Scene difference descriptions:
------------------------

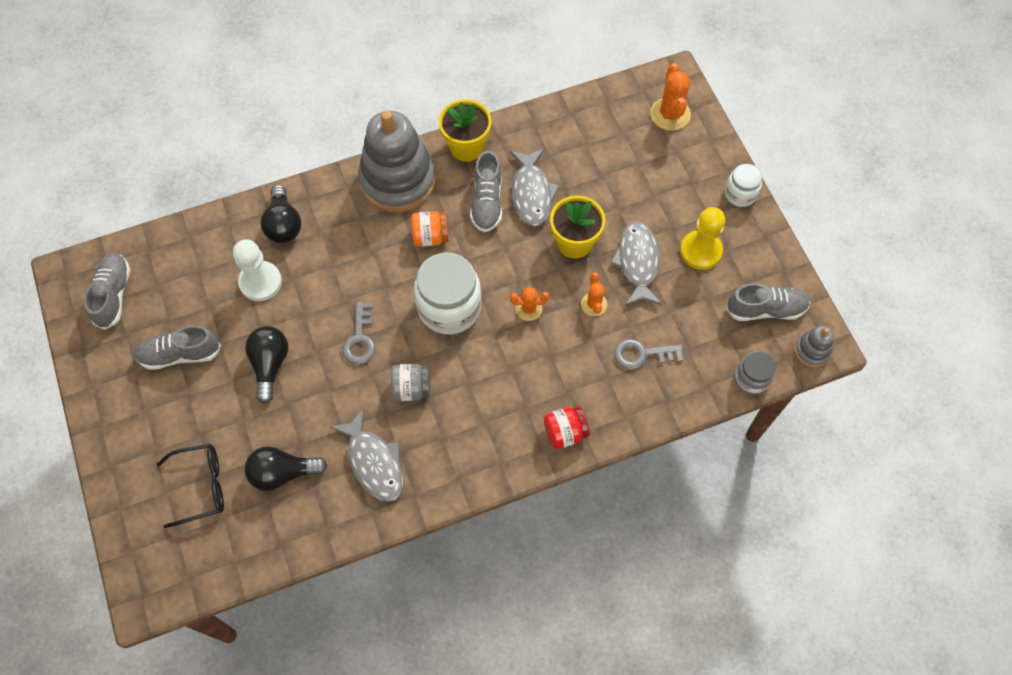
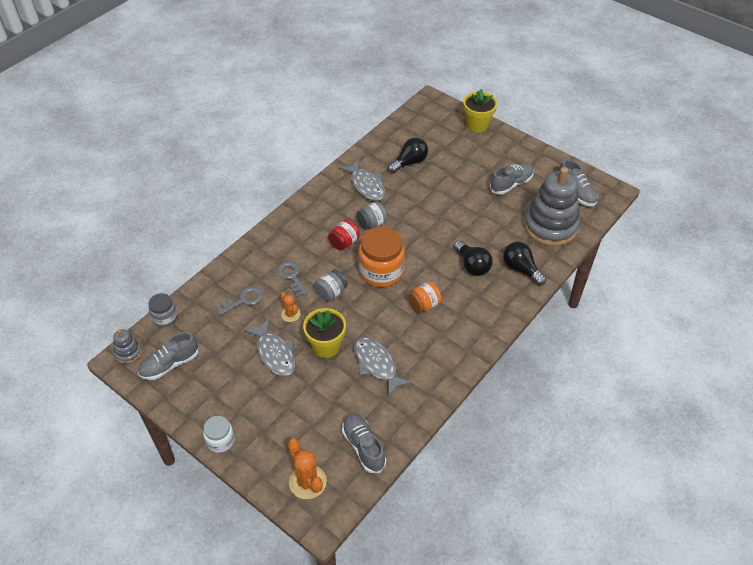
camera: 150 degrees right, 15 degrees down
(201, 486) = (444, 142): black glasses -> none
(260, 282) = (503, 234): white pawn -> none
(270, 364) = (459, 200): black light bulb -> black light bulb (472, 265)
(360, 339) = (421, 233): grey key -> grey key (291, 277)
(374, 462) = (366, 185): grey fish -> grey fish turned 150 degrees counterclockwise
(398, 180) = (474, 329): grey stacking toy -> grey stacking toy (550, 226)
(449, 307) = (381, 271): white jar -> orange jar
(466, 147) = (446, 375): yellow flower pot -> yellow flower pot (477, 125)
(487, 202) = (404, 344): grey shoe -> grey shoe (363, 447)
(529, 309) = (331, 293): orange cactus -> grey jar
(565, 432) = (269, 241): red jar -> red jar (344, 243)
(700, 251) = (233, 382): yellow pawn -> none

------------------------

[TRY IT] The line with "(565, 432) = (269, 241): red" and every line after it up to the end of the entries: output those exactly, and only those.

[SOLUTION TO THIS TASK]
(565, 432) = (269, 241): red jar -> red jar (344, 243)
(700, 251) = (233, 382): yellow pawn -> none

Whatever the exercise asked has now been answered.